▶ [WORK TO DO]
Give the records below as a Markdown table with two columns, Row and Line: number each record in Row and put its text in Line. Leave out blank lines.
════
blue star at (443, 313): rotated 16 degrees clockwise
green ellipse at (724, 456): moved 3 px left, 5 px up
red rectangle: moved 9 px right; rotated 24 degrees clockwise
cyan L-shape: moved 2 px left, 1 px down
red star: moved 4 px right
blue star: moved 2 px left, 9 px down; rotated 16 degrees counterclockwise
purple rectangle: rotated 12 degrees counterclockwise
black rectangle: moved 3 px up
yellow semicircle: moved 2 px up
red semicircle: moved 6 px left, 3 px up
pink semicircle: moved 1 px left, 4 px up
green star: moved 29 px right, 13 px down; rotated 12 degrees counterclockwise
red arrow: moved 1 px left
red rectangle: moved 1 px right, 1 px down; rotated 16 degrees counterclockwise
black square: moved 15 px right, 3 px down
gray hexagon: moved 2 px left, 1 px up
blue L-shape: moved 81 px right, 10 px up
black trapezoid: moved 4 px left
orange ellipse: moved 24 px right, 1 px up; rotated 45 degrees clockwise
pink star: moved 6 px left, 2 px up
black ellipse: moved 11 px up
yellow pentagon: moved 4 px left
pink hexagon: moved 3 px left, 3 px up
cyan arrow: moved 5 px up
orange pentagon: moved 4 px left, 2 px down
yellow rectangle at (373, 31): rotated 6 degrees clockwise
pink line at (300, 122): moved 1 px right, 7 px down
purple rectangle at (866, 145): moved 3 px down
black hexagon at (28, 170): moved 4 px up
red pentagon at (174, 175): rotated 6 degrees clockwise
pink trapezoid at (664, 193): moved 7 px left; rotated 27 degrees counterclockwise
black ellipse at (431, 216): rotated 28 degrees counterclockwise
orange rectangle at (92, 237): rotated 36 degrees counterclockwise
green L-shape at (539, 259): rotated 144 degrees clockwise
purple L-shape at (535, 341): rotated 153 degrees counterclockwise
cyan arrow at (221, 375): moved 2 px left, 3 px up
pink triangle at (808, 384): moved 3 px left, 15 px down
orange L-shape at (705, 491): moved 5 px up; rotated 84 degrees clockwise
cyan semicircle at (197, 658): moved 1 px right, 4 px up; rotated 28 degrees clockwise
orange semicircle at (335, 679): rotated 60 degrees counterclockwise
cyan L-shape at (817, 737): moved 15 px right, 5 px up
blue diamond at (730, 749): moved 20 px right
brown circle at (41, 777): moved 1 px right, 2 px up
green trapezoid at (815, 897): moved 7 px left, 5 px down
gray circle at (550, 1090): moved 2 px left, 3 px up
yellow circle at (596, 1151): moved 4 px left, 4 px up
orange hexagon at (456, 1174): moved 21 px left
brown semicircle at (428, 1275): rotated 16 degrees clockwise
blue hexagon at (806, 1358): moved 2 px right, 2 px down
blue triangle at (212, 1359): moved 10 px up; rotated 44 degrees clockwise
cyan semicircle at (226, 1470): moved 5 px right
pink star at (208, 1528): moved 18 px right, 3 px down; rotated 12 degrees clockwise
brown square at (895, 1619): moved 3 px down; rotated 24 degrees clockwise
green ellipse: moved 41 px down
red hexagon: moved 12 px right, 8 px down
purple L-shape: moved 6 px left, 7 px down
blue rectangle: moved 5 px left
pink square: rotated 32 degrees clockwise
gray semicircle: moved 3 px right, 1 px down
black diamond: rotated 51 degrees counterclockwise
════
▶ [THE OUTPUT]
| Row | Line |
|---|---|
| 1 | blue star at (443, 313): rotated 16 degrees clockwise |
| 2 | green ellipse at (724, 456): moved 3 px left, 5 px up |
| 3 | red rectangle: moved 9 px right; rotated 24 degrees clockwise |
| 4 | cyan L-shape: moved 2 px left, 1 px down |
| 5 | red star: moved 4 px right |
| 6 | blue star: moved 2 px left, 9 px down; rotated 16 degrees counterclockwise |
| 7 | purple rectangle: rotated 12 degrees counterclockwise |
| 8 | black rectangle: moved 3 px up |
| 9 | yellow semicircle: moved 2 px up |
| 10 | red semicircle: moved 6 px left, 3 px up |
| 11 | pink semicircle: moved 1 px left, 4 px up |
| 12 | green star: moved 29 px right, 13 px down; rotated 12 degrees counterclockwise |
| 13 | red arrow: moved 1 px left |
| 14 | red rectangle: moved 1 px right, 1 px down; rotated 16 degrees counterclockwise |
| 15 | black square: moved 15 px right, 3 px down |
| 16 | gray hexagon: moved 2 px left, 1 px up |
| 17 | blue L-shape: moved 81 px right, 10 px up |
| 18 | black trapezoid: moved 4 px left |
| 19 | orange ellipse: moved 24 px right, 1 px up; rotated 45 degrees clockwise |
| 20 | pink star: moved 6 px left, 2 px up |
| 21 | black ellipse: moved 11 px up |
| 22 | yellow pentagon: moved 4 px left |
| 23 | pink hexagon: moved 3 px left, 3 px up |
| 24 | cyan arrow: moved 5 px up |
| 25 | orange pentagon: moved 4 px left, 2 px down |
| 26 | yellow rectangle at (373, 31): rotated 6 degrees clockwise |
| 27 | pink line at (300, 122): moved 1 px right, 7 px down |
| 28 | purple rectangle at (866, 145): moved 3 px down |
| 29 | black hexagon at (28, 170): moved 4 px up |
| 30 | red pentagon at (174, 175): rotated 6 degrees clockwise |
| 31 | pink trapezoid at (664, 193): moved 7 px left; rotated 27 degrees counterclockwise |
| 32 | black ellipse at (431, 216): rotated 28 degrees counterclockwise |
| 33 | orange rectangle at (92, 237): rotated 36 degrees counterclockwise |
| 34 | green L-shape at (539, 259): rotated 144 degrees clockwise |
| 35 | purple L-shape at (535, 341): rotated 153 degrees counterclockwise |
| 36 | cyan arrow at (221, 375): moved 2 px left, 3 px up |
| 37 | pink triangle at (808, 384): moved 3 px left, 15 px down |
| 38 | orange L-shape at (705, 491): moved 5 px up; rotated 84 degrees clockwise |
| 39 | cyan semicircle at (197, 658): moved 1 px right, 4 px up; rotated 28 degrees clockwise |
| 40 | orange semicircle at (335, 679): rotated 60 degrees counterclockwise |
| 41 | cyan L-shape at (817, 737): moved 15 px right, 5 px up |
| 42 | blue diamond at (730, 749): moved 20 px right |
| 43 | brown circle at (41, 777): moved 1 px right, 2 px up |
| 44 | green trapezoid at (815, 897): moved 7 px left, 5 px down |
| 45 | gray circle at (550, 1090): moved 2 px left, 3 px up |
| 46 | yellow circle at (596, 1151): moved 4 px left, 4 px up |
| 47 | orange hexagon at (456, 1174): moved 21 px left |
| 48 | brown semicircle at (428, 1275): rotated 16 degrees clockwise |
| 49 | blue hexagon at (806, 1358): moved 2 px right, 2 px down |
| 50 | blue triangle at (212, 1359): moved 10 px up; rotated 44 degrees clockwise |
| 51 | cyan semicircle at (226, 1470): moved 5 px right |
| 52 | pink star at (208, 1528): moved 18 px right, 3 px down; rotated 12 degrees clockwise |
| 53 | brown square at (895, 1619): moved 3 px down; rotated 24 degrees clockwise |
| 54 | green ellipse: moved 41 px down |
| 55 | red hexagon: moved 12 px right, 8 px down |
| 56 | purple L-shape: moved 6 px left, 7 px down |
| 57 | blue rectangle: moved 5 px left |
| 58 | pink square: rotated 32 degrees clockwise |
| 59 | gray semicircle: moved 3 px right, 1 px down |
| 60 | black diamond: rotated 51 degrees counterclockwise |